-------- DATASET EXTRACT --------

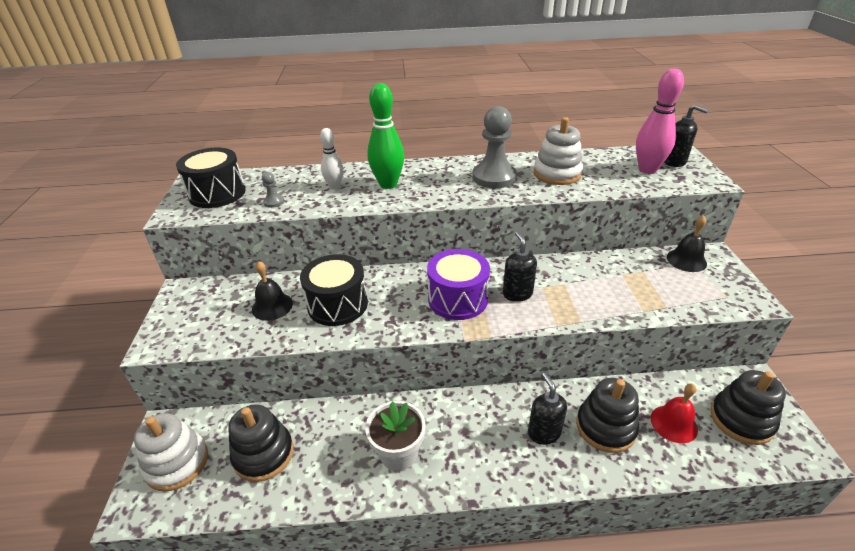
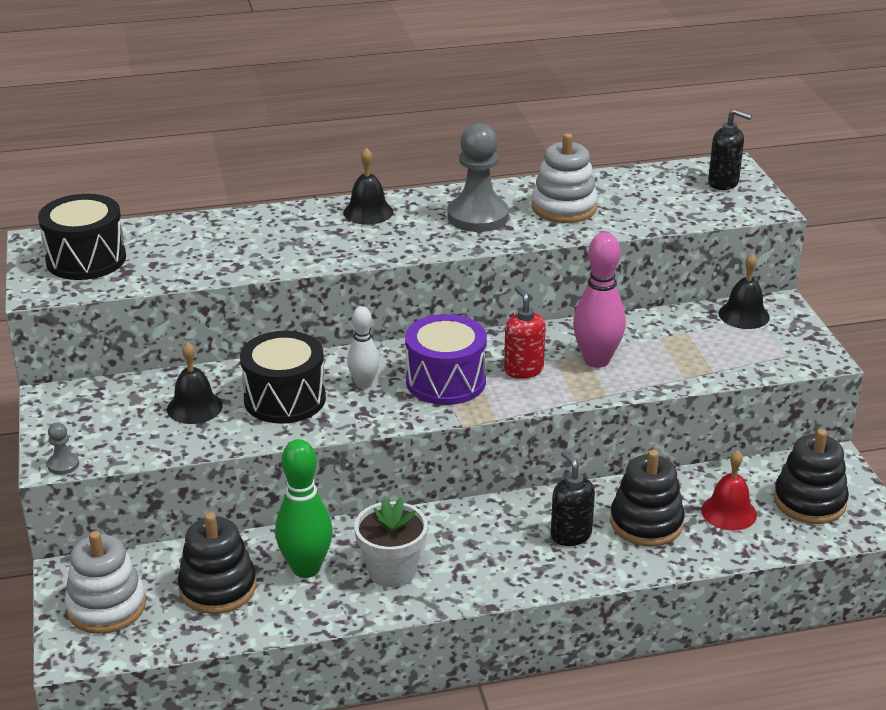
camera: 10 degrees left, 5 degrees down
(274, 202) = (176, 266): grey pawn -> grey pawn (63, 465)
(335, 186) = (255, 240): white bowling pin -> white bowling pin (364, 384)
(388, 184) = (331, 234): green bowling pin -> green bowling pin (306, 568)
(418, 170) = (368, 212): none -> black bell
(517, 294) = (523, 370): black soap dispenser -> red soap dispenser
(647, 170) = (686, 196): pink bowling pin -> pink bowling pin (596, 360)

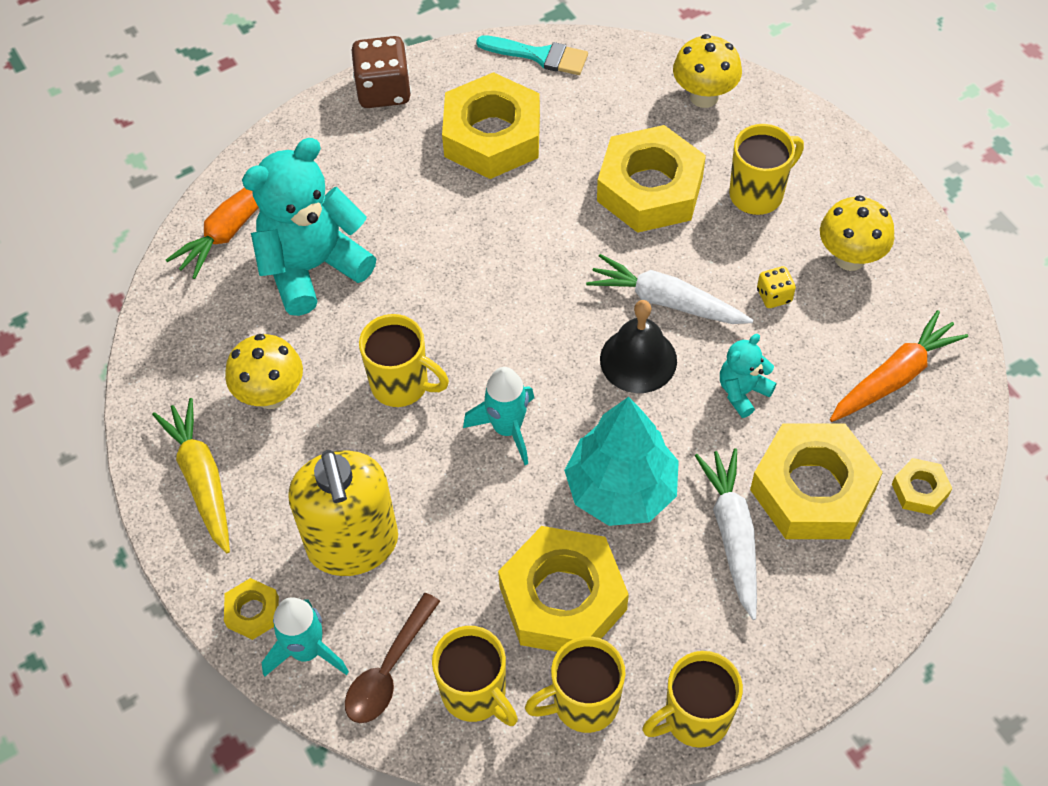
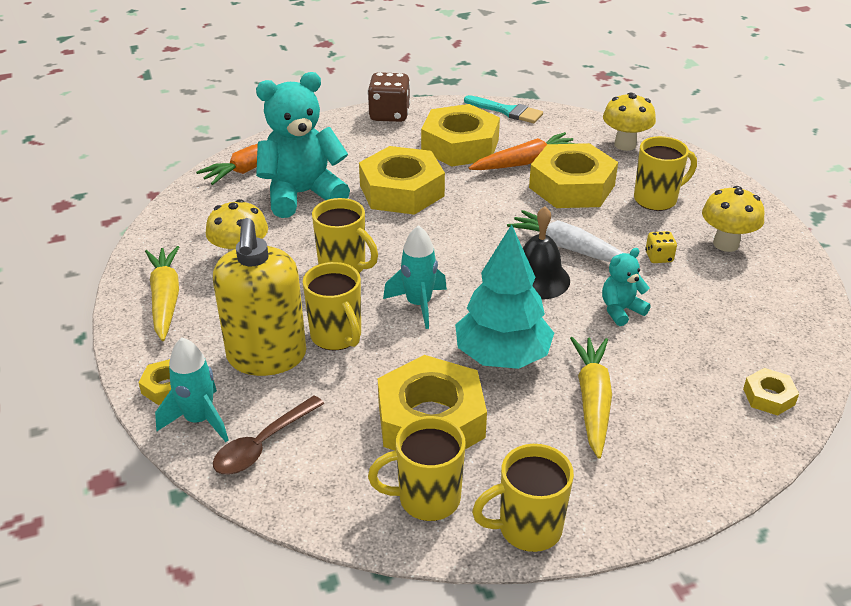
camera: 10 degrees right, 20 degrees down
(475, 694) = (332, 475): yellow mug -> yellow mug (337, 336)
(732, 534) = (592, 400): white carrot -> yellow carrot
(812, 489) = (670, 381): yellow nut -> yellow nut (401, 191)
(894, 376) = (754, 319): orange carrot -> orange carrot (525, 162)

--------

HOW TO COMPLETE THIS TASK: Set aside each line above that includes the string "bowling" and report it.

TASK RESULT:
(335, 186) = (255, 240): white bowling pin -> white bowling pin (364, 384)
(388, 184) = (331, 234): green bowling pin -> green bowling pin (306, 568)
(647, 170) = (686, 196): pink bowling pin -> pink bowling pin (596, 360)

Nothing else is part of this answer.